▶ _GESTELLTE AUFGABE_: Gib die Zeilen des Materials als Markdown-Tabelle mit den Spalten „Nr“ und „Zeile“ aus, beginnend mit der Zeile, die „is (640, 853).“ enthält, und endend mit der Zeile, die „Locate an element on the screen. The image“ enthält, beide eingeschlossen. Leerzeilen lässt du weg.

▶ _Zeilen aus einem Datensatz_:
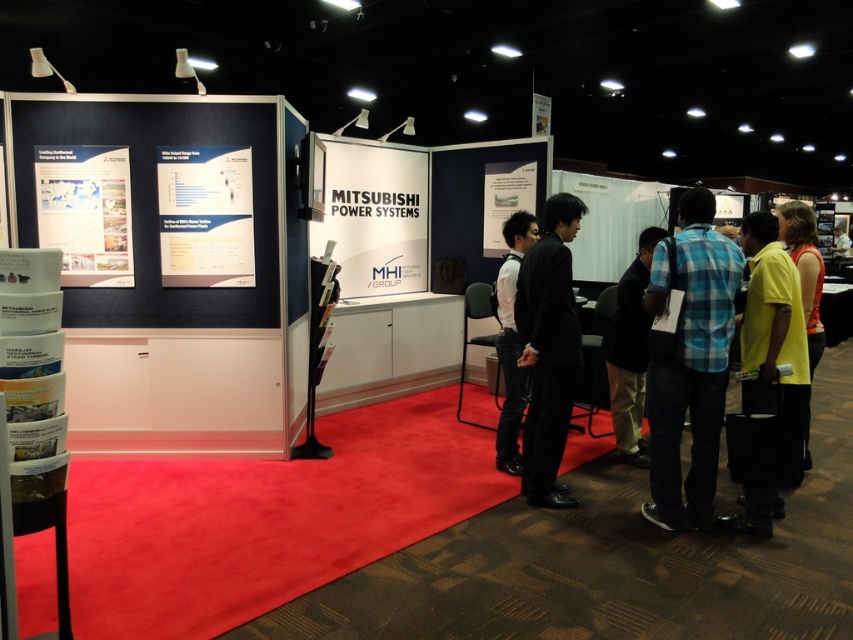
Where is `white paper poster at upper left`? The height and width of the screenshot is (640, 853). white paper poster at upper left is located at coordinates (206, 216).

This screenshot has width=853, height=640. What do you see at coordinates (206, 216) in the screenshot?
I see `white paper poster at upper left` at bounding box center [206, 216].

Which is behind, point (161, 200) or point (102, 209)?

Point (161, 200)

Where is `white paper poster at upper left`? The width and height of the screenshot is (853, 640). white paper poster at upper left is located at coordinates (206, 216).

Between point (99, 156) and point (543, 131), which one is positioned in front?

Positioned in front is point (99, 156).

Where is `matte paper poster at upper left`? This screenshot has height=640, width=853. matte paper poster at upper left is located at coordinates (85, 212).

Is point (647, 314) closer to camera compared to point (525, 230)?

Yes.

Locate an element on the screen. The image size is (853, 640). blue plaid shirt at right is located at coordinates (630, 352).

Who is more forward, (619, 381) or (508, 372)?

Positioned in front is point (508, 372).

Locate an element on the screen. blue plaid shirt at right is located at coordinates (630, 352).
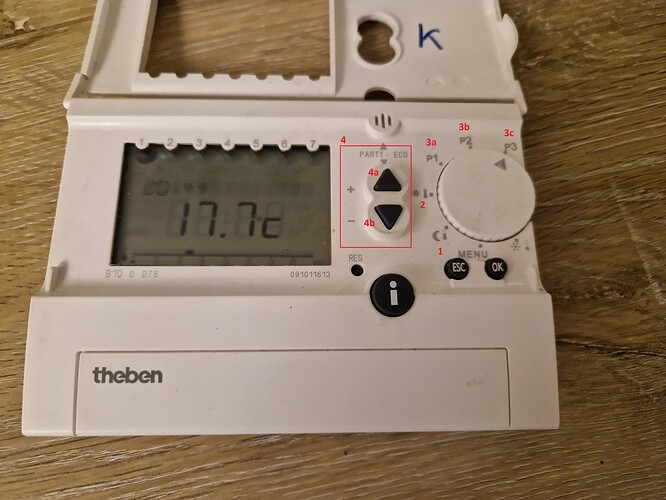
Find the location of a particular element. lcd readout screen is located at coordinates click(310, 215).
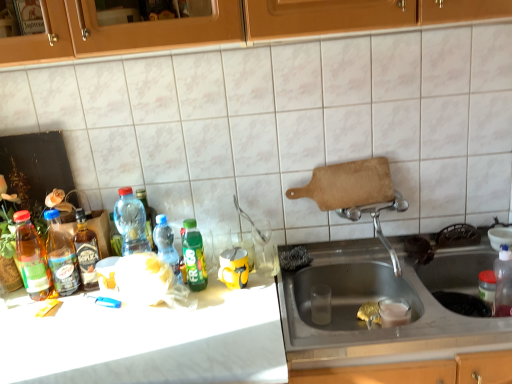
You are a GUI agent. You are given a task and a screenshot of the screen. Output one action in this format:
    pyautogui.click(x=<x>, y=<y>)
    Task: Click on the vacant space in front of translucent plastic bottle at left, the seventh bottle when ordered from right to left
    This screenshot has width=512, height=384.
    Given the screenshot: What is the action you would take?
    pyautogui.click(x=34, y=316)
==
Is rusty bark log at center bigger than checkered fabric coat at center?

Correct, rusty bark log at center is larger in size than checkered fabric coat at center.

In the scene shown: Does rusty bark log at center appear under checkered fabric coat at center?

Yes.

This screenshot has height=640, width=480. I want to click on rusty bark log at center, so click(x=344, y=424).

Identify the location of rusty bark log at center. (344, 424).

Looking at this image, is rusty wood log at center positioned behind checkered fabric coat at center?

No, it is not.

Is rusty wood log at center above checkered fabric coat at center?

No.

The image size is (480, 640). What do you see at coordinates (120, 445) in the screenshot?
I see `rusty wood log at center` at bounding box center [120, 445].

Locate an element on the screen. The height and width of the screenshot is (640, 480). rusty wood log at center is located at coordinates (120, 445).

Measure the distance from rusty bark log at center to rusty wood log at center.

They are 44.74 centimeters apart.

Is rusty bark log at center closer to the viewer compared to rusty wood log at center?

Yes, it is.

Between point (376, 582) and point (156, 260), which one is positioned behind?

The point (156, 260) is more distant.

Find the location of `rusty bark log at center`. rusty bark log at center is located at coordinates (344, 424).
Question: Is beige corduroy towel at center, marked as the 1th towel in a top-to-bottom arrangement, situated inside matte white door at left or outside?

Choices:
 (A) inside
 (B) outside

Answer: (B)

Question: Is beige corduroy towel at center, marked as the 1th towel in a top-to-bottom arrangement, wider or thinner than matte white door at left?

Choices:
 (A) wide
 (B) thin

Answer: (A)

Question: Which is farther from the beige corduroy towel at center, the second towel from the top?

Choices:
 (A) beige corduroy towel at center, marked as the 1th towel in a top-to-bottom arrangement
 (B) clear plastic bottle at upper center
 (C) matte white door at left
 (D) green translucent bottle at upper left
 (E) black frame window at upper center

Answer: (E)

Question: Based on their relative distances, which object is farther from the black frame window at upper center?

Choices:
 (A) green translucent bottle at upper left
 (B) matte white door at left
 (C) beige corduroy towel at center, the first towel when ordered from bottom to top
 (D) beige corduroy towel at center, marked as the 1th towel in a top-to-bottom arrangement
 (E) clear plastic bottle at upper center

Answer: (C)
...
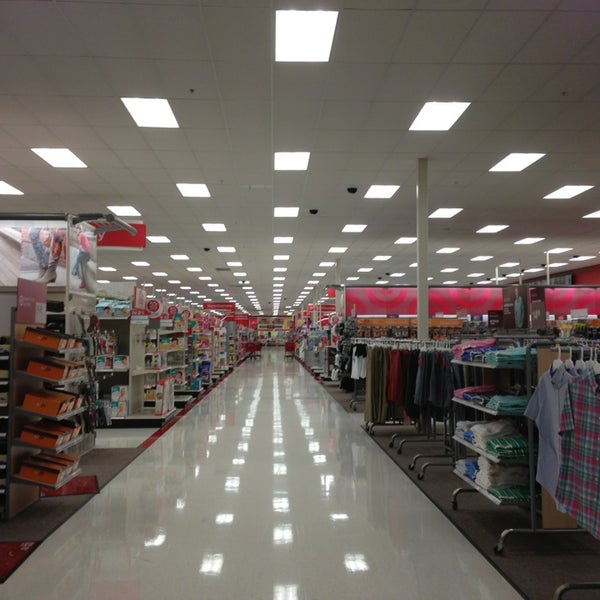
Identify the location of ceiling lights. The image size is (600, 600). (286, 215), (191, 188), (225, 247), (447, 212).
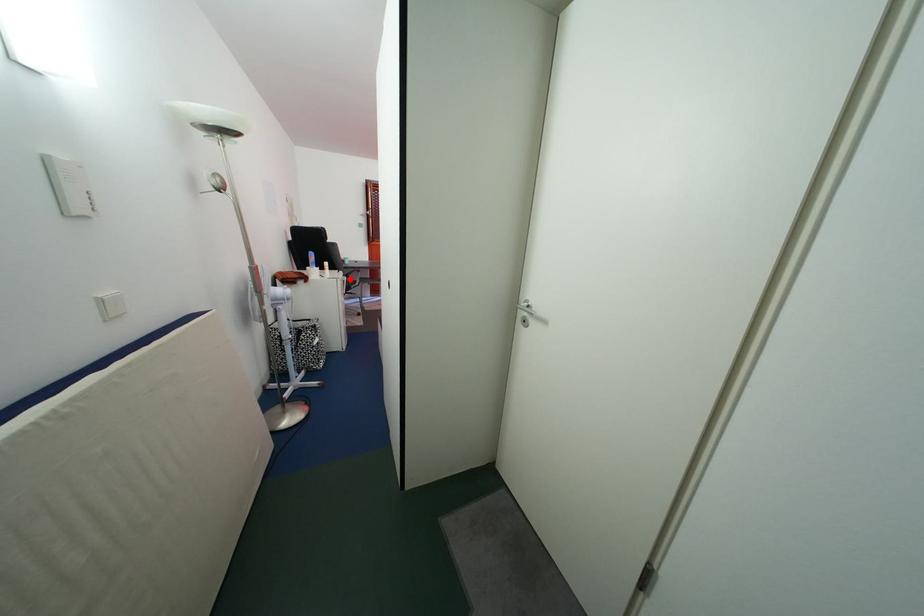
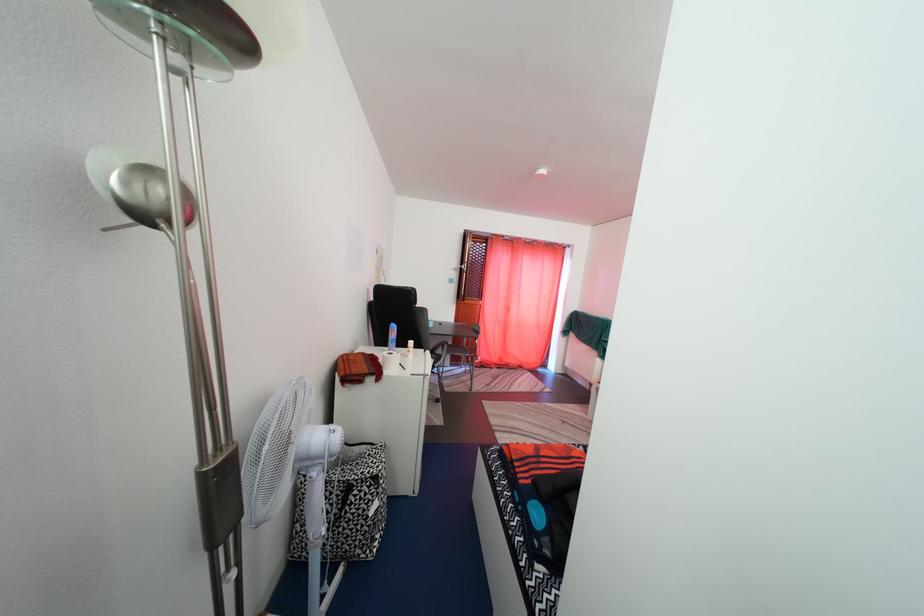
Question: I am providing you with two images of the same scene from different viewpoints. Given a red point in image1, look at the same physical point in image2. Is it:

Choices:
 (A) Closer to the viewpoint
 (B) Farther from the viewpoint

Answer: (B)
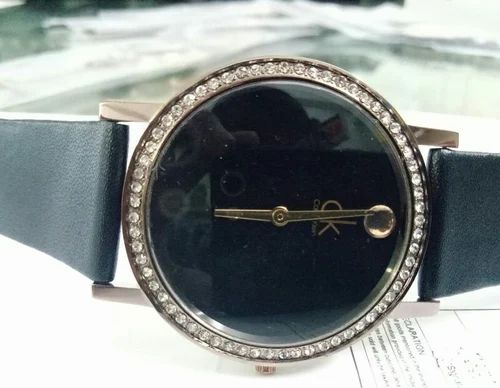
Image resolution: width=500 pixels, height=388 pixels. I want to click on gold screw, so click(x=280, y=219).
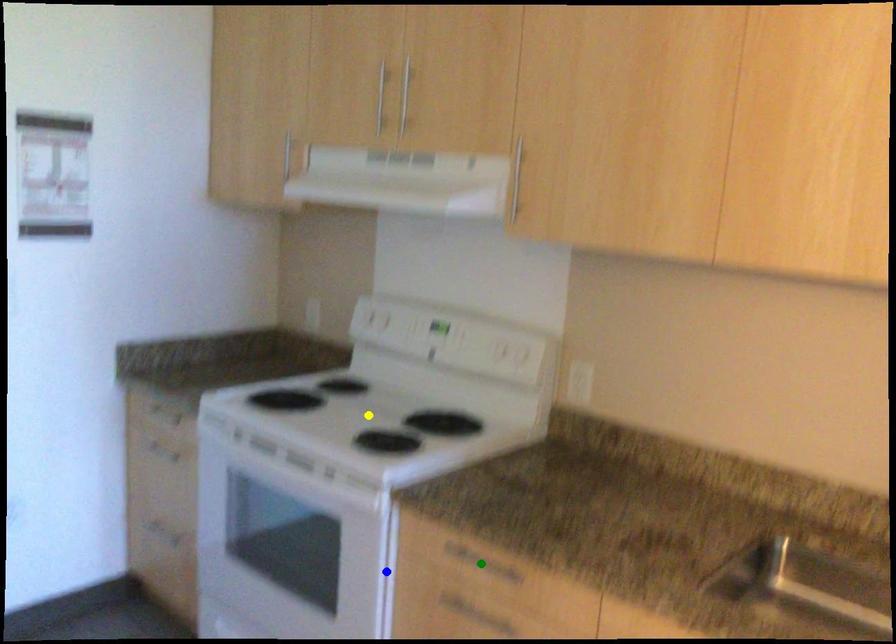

▶ _ALS ANTWORT_:
| Nr | Zeile |
|---|---|
| 1 | Where is `white paper poster at upper left`? The height and width of the screenshot is (640, 853). white paper poster at upper left is located at coordinates (206, 216). |
| 2 | This screenshot has width=853, height=640. What do you see at coordinates (206, 216) in the screenshot? |
| 3 | I see `white paper poster at upper left` at bounding box center [206, 216]. |
| 4 | Which is behind, point (161, 200) or point (102, 209)? |
| 5 | Point (161, 200) |
| 6 | Where is `white paper poster at upper left`? The width and height of the screenshot is (853, 640). white paper poster at upper left is located at coordinates (206, 216). |
| 7 | Between point (99, 156) and point (543, 131), which one is positioned in front? |
| 8 | Positioned in front is point (99, 156). |
| 9 | Where is `matte paper poster at upper left`? This screenshot has height=640, width=853. matte paper poster at upper left is located at coordinates (85, 212). |
| 10 | Is point (647, 314) closer to camera compared to point (525, 230)? |
| 11 | Yes. |
| 12 | Locate an element on the screen. The image size is (853, 640). blue plaid shirt at right is located at coordinates (630, 352). |